### AIM OF THE EXERCISE
Without including any pictures, give back all of the data exactly.

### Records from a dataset
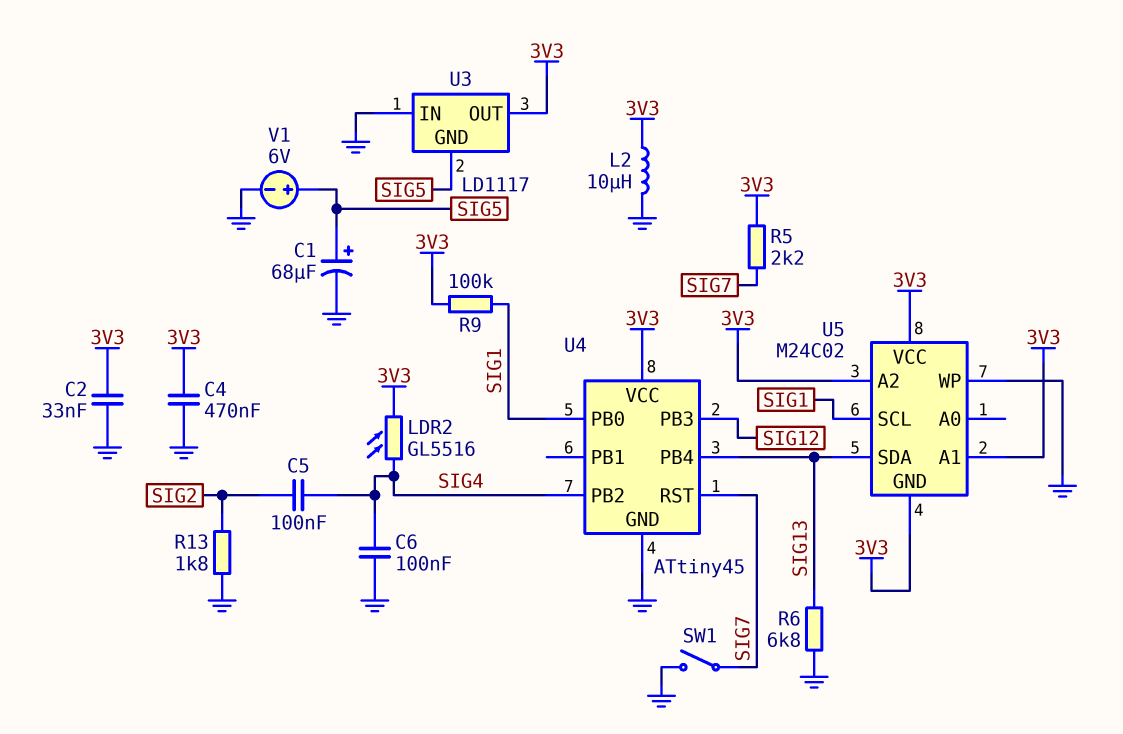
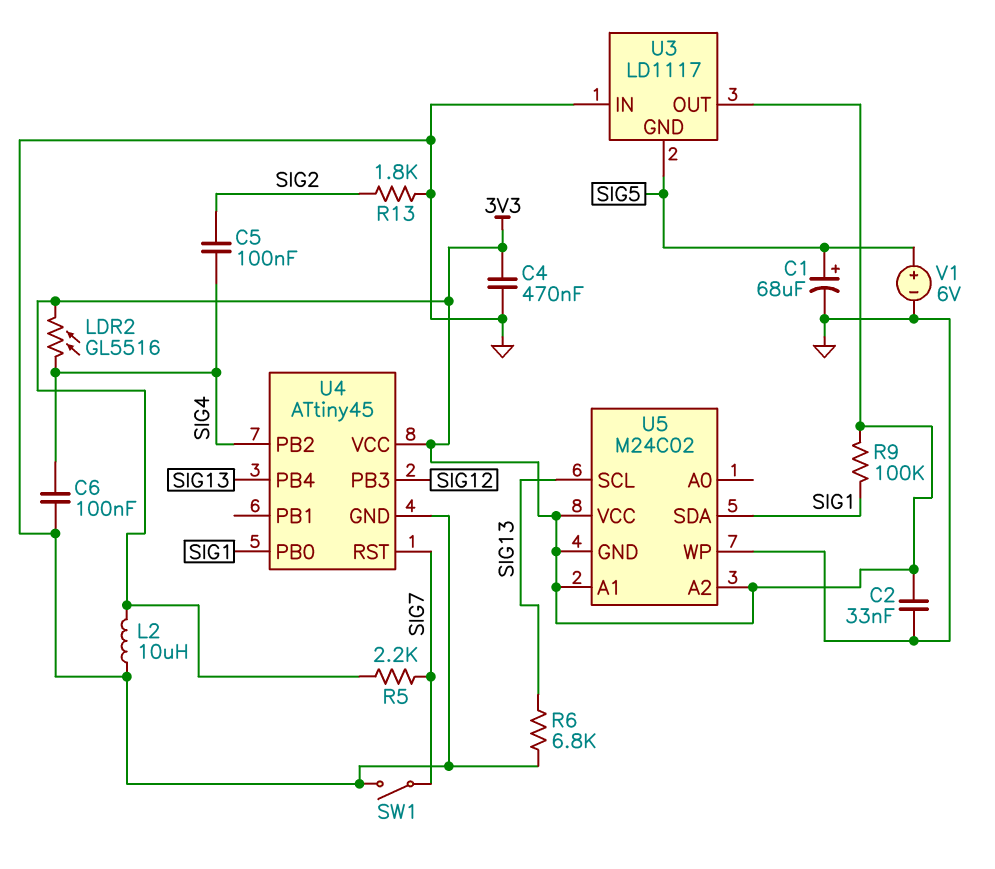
U5 pin SCL: SIG1 -> SIG13
U5 pin SDA: SIG13 -> SIG1

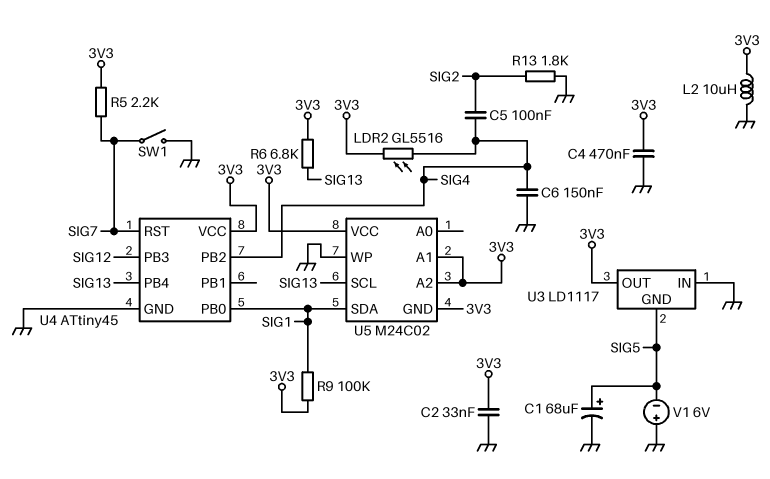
C6: 100nF (GND, SIG4) -> 150nF (GND, SIG4)
R6: 6.8k (GND, SIG13) -> 6.8k (3V3, SIG13)
V1: 6V (plus SIG5, minus GND) -> 6V (plus GND, minus SIG5)

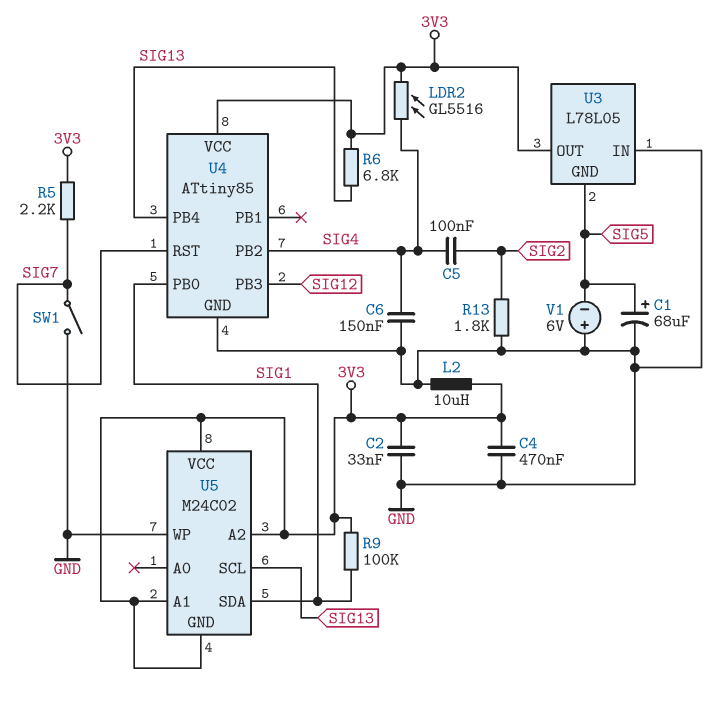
U3: LD1117 -> L78L05
U4: ATtiny45 -> ATtiny85

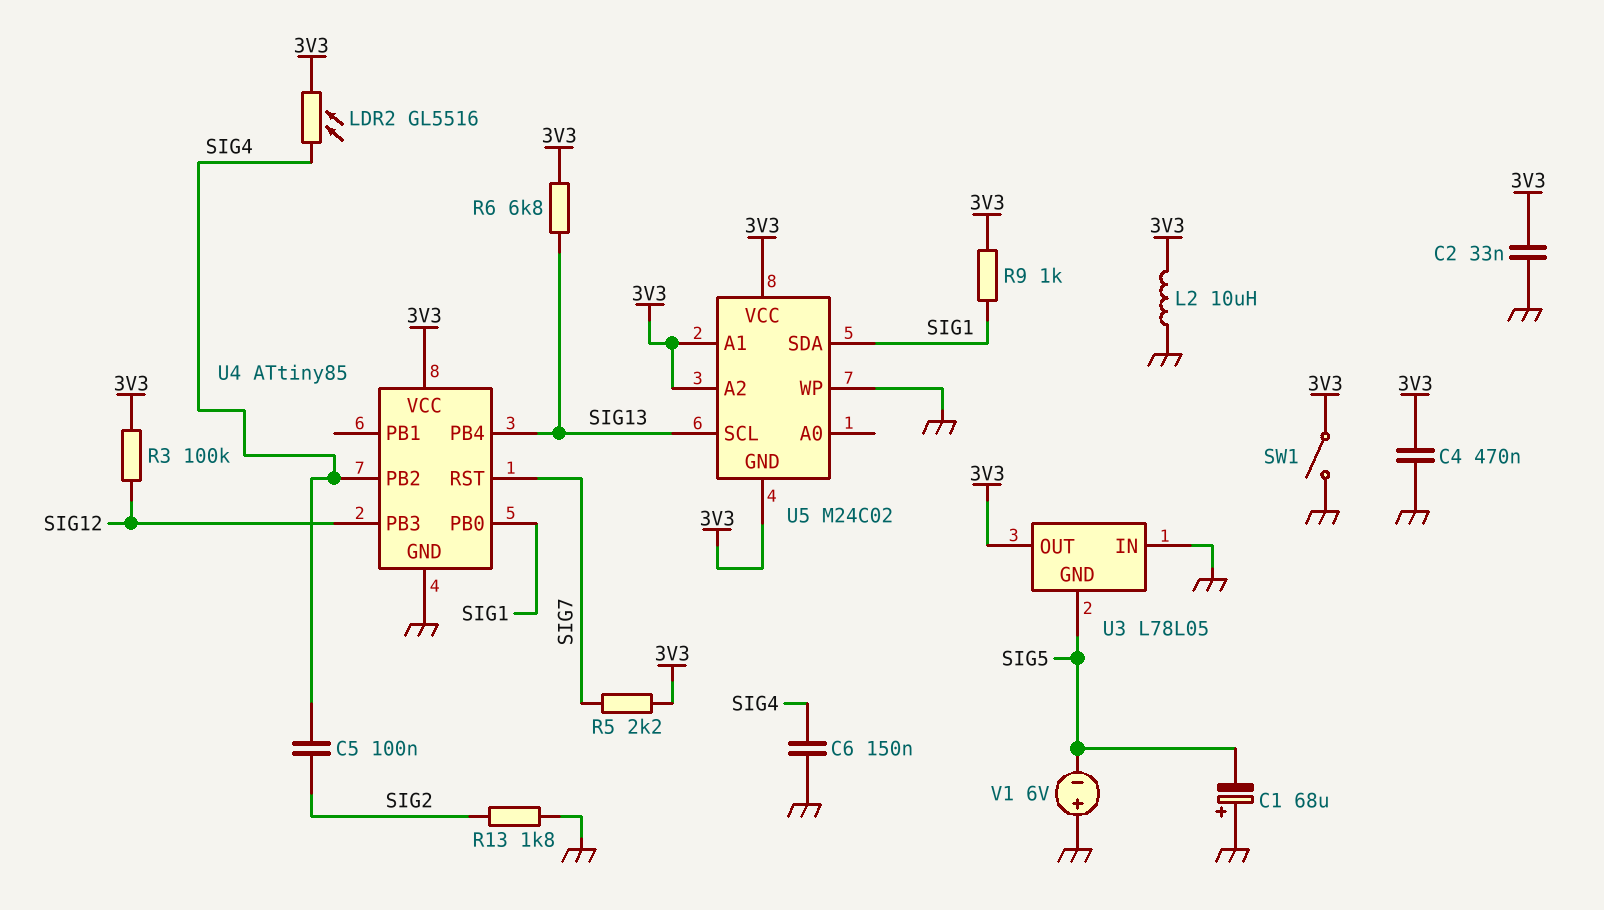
C1: 68uF (plus SIG5, minus GND) -> 68uF (plus GND, minus SIG5)
R3: none -> 100k (3V3, SIG12)
R9: 100k (3V3, SIG1) -> 1k (3V3, SIG1)
SW1: switch (GND, SIG7) -> switch (3V3, GND)

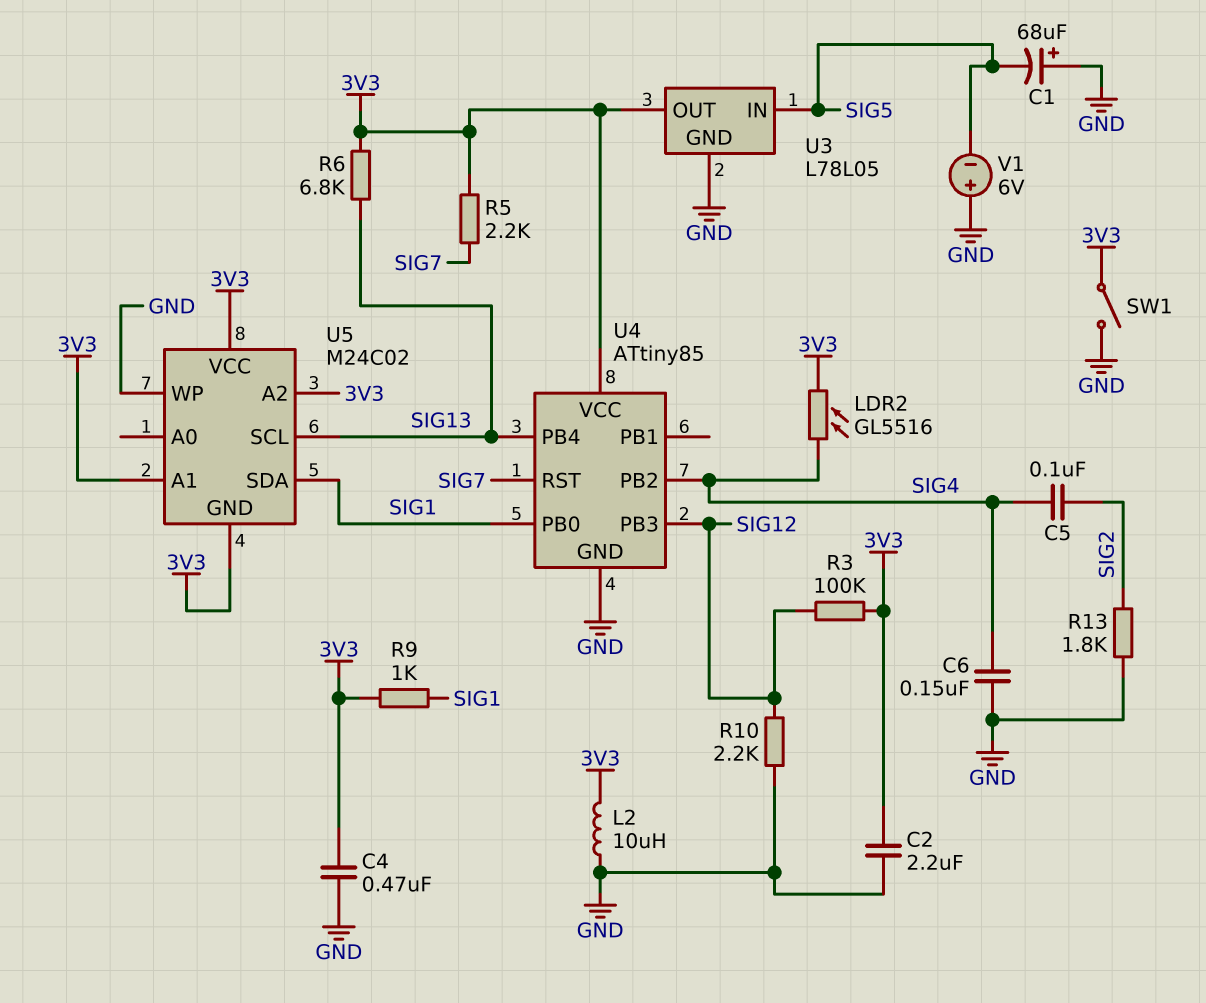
C2: 33nF (3V3, GND) -> 2.2uF (3V3, GND)
R10: none -> 2.2k (GND, SIG12)
U3 pin GND: SIG5 -> GND
U3 pin IN: GND -> SIG5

### SOLUTION FOR THIS TASK
U5 pin SCL: SIG1 -> SIG13
U5 pin SDA: SIG13 -> SIG1

C6: 100nF (GND, SIG4) -> 150nF (GND, SIG4)
R6: 6.8k (GND, SIG13) -> 6.8k (3V3, SIG13)
V1: 6V (plus SIG5, minus GND) -> 6V (plus GND, minus SIG5)

U3: LD1117 -> L78L05
U4: ATtiny45 -> ATtiny85

C1: 68uF (plus SIG5, minus GND) -> 68uF (plus GND, minus SIG5)
R3: none -> 100k (3V3, SIG12)
R9: 100k (3V3, SIG1) -> 1k (3V3, SIG1)
SW1: switch (GND, SIG7) -> switch (3V3, GND)

C2: 33nF (3V3, GND) -> 2.2uF (3V3, GND)
R10: none -> 2.2k (GND, SIG12)
U3 pin GND: SIG5 -> GND
U3 pin IN: GND -> SIG5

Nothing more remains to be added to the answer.